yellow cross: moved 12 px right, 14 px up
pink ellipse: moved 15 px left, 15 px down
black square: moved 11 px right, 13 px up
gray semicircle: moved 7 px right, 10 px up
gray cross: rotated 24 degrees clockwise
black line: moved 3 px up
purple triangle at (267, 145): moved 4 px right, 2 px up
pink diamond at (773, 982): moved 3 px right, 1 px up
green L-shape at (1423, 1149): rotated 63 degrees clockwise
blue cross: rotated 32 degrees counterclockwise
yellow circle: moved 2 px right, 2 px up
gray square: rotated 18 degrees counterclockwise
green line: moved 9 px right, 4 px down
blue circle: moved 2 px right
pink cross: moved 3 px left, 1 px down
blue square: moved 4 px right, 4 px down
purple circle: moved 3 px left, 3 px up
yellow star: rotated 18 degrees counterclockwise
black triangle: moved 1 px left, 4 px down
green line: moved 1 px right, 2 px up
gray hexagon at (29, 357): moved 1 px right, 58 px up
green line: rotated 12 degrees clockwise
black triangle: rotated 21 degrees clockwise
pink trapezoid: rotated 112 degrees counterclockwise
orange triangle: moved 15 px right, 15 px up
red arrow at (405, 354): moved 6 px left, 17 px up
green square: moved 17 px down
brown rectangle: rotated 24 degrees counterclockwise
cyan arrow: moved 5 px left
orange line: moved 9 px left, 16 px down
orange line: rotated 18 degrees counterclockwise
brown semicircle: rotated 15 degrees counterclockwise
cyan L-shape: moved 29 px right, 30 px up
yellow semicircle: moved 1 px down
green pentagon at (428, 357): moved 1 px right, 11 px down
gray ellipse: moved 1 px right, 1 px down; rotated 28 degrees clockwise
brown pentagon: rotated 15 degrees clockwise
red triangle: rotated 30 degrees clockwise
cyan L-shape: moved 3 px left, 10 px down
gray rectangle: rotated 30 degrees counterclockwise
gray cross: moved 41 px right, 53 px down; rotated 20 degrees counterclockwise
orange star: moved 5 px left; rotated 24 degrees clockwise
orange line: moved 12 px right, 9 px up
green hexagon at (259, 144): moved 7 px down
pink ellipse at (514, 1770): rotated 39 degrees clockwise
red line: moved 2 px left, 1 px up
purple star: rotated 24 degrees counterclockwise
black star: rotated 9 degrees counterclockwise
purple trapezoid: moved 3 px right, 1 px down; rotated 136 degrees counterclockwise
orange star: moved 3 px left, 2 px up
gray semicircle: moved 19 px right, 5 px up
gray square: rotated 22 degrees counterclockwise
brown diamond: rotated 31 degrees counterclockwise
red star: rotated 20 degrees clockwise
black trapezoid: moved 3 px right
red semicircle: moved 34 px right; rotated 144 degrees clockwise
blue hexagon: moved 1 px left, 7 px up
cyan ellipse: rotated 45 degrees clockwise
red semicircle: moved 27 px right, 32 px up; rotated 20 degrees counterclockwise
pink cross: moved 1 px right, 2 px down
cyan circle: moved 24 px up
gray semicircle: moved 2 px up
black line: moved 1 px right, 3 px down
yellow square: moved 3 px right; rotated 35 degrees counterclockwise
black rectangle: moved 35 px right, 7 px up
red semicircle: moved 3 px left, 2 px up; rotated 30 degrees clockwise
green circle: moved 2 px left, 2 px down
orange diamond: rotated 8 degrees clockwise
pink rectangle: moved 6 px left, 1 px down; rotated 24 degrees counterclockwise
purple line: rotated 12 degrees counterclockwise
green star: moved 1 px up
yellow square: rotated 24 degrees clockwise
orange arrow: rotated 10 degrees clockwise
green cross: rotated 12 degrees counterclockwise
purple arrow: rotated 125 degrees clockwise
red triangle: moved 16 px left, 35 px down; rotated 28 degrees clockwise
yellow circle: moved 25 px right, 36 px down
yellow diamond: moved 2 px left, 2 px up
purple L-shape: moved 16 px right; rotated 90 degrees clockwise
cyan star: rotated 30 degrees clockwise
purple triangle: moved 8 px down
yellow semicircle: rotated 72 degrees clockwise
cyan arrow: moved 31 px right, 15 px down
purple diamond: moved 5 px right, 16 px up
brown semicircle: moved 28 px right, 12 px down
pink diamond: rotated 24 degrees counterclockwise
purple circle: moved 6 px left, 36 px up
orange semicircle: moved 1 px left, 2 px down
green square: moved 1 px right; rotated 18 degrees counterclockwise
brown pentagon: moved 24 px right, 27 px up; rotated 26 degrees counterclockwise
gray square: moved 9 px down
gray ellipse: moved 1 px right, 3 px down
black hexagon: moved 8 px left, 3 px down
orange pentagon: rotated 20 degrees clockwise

#####

Could you restate word for word the lines above, from the one that contains "orange triangle: moved 15 px right, 15 px up" through the one that contains "pink ellipse at", and no others?

orange triangle: moved 15 px right, 15 px up
red arrow at (405, 354): moved 6 px left, 17 px up
green square: moved 17 px down
brown rectangle: rotated 24 degrees counterclockwise
cyan arrow: moved 5 px left
orange line: moved 9 px left, 16 px down
orange line: rotated 18 degrees counterclockwise
brown semicircle: rotated 15 degrees counterclockwise
cyan L-shape: moved 29 px right, 30 px up
yellow semicircle: moved 1 px down
green pentagon at (428, 357): moved 1 px right, 11 px down
gray ellipse: moved 1 px right, 1 px down; rotated 28 degrees clockwise
brown pentagon: rotated 15 degrees clockwise
red triangle: rotated 30 degrees clockwise
cyan L-shape: moved 3 px left, 10 px down
gray rectangle: rotated 30 degrees counterclockwise
gray cross: moved 41 px right, 53 px down; rotated 20 degrees counterclockwise
orange star: moved 5 px left; rotated 24 degrees clockwise
orange line: moved 12 px right, 9 px up
green hexagon at (259, 144): moved 7 px down
pink ellipse at (514, 1770): rotated 39 degrees clockwise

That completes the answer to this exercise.